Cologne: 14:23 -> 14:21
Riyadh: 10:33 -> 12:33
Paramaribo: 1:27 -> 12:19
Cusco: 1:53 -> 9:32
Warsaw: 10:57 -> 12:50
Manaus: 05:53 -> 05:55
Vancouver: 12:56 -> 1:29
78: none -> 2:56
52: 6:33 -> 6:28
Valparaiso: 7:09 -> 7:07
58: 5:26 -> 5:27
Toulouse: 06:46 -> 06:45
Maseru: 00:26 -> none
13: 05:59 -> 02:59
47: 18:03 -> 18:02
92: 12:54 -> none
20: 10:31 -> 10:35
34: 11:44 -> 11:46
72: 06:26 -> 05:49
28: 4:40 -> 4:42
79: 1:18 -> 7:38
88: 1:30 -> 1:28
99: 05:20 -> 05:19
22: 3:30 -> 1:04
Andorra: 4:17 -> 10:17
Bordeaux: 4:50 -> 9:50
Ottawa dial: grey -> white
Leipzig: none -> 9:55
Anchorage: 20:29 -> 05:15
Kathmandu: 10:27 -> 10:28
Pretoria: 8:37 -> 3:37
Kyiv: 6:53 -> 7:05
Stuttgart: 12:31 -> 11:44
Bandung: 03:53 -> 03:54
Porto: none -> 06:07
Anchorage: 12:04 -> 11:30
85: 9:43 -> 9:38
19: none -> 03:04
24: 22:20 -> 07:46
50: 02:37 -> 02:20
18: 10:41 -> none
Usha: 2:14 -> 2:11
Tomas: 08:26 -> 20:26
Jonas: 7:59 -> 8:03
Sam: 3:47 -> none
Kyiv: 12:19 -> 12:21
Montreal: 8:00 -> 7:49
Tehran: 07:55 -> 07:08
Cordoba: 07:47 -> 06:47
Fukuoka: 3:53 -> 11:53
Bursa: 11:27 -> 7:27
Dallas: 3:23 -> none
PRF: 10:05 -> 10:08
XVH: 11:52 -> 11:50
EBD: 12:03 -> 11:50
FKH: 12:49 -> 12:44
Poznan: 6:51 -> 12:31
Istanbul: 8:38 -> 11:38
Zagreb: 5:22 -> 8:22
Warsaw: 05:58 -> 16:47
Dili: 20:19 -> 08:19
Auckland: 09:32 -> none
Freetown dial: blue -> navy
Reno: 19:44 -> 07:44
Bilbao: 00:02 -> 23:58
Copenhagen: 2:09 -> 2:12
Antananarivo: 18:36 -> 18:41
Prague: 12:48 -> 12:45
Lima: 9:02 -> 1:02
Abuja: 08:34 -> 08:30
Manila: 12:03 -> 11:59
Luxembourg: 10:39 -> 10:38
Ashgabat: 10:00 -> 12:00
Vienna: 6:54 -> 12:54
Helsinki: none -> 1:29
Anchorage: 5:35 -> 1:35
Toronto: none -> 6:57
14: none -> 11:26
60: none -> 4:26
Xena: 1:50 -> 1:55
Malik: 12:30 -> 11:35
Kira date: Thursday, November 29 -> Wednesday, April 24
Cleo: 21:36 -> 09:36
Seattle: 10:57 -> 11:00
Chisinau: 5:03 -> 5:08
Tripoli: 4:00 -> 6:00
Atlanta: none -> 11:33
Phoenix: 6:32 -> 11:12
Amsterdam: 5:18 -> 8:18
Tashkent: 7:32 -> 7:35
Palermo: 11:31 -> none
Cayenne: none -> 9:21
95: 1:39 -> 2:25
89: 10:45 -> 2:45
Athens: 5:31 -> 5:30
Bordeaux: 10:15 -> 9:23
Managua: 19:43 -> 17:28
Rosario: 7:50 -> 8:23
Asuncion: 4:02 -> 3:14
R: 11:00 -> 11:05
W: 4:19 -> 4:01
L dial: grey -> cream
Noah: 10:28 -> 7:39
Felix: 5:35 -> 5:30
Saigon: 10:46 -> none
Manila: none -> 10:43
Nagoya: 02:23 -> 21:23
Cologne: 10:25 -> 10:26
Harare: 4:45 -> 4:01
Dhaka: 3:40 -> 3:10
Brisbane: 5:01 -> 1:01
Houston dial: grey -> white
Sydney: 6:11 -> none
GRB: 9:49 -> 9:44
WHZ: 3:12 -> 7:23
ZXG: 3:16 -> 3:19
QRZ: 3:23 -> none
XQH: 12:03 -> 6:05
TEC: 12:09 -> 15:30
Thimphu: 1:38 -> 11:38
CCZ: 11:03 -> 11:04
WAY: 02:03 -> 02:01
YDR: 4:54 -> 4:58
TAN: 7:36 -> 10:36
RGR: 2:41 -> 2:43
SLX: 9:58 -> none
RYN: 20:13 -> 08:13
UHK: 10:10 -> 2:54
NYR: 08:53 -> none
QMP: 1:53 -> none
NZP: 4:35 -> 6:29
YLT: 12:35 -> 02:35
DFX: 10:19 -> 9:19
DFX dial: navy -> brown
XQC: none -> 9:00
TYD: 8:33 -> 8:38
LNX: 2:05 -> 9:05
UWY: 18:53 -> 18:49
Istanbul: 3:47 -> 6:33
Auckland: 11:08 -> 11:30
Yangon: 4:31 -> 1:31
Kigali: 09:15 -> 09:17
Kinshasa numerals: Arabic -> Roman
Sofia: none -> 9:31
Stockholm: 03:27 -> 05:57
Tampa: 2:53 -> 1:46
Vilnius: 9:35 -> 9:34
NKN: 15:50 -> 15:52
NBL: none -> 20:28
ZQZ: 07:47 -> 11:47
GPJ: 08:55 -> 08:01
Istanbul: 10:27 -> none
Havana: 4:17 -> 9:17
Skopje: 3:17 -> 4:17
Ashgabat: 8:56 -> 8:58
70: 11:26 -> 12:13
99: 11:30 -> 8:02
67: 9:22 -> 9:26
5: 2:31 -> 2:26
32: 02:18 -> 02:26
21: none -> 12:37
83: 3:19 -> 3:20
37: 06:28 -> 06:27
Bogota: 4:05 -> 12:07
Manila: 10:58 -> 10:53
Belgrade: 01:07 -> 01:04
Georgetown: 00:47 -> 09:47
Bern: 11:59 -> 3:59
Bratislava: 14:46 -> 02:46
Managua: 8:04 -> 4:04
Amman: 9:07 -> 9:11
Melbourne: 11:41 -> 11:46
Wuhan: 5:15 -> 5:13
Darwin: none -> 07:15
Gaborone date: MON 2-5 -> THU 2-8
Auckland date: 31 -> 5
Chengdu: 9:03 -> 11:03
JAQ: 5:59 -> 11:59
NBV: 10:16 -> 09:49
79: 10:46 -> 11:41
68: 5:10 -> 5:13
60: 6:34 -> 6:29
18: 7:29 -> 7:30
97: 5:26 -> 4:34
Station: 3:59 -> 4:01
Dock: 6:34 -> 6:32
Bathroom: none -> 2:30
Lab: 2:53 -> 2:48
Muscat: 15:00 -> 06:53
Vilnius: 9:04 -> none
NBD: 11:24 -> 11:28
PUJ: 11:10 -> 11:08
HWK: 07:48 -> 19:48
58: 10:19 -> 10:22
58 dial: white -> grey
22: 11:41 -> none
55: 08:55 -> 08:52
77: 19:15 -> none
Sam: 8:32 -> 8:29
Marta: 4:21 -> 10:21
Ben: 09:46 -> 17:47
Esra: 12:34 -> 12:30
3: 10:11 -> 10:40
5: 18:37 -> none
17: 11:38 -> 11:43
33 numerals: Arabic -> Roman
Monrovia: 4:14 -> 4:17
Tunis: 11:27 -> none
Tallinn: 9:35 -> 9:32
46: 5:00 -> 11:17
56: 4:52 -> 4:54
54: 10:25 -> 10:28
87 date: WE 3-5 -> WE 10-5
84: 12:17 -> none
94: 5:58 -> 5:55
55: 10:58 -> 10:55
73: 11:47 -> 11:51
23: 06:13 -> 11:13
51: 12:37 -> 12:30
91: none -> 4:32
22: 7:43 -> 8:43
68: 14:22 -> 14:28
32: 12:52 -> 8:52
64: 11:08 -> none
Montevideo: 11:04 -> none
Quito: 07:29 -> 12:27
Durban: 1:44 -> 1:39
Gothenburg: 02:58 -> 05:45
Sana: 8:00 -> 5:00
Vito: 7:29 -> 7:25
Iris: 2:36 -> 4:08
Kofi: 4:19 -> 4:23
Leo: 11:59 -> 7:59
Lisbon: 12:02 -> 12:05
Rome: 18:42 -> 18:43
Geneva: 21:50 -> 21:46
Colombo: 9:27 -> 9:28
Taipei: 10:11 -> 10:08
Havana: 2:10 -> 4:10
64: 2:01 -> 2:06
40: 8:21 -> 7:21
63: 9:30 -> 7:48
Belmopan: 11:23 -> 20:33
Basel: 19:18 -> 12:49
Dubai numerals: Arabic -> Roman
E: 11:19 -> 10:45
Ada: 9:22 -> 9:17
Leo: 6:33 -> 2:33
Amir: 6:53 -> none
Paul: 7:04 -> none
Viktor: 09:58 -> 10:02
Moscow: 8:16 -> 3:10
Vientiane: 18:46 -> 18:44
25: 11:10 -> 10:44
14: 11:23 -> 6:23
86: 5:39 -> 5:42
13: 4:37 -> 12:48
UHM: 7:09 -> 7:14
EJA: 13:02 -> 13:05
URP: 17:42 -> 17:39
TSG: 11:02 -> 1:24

####

■ Problem to solve
Copy the data again, starting at the first line and ending at the line that contains "22: 3:30 -> 1:04", with "Cusco" renamed to "Cuzco" and everything else left unchanged.

■ Exercise response
Cologne: 14:23 -> 14:21
Riyadh: 10:33 -> 12:33
Paramaribo: 1:27 -> 12:19
Cuzco: 1:53 -> 9:32
Warsaw: 10:57 -> 12:50
Manaus: 05:53 -> 05:55
Vancouver: 12:56 -> 1:29
78: none -> 2:56
52: 6:33 -> 6:28
Valparaiso: 7:09 -> 7:07
58: 5:26 -> 5:27
Toulouse: 06:46 -> 06:45
Maseru: 00:26 -> none
13: 05:59 -> 02:59
47: 18:03 -> 18:02
92: 12:54 -> none
20: 10:31 -> 10:35
34: 11:44 -> 11:46
72: 06:26 -> 05:49
28: 4:40 -> 4:42
79: 1:18 -> 7:38
88: 1:30 -> 1:28
99: 05:20 -> 05:19
22: 3:30 -> 1:04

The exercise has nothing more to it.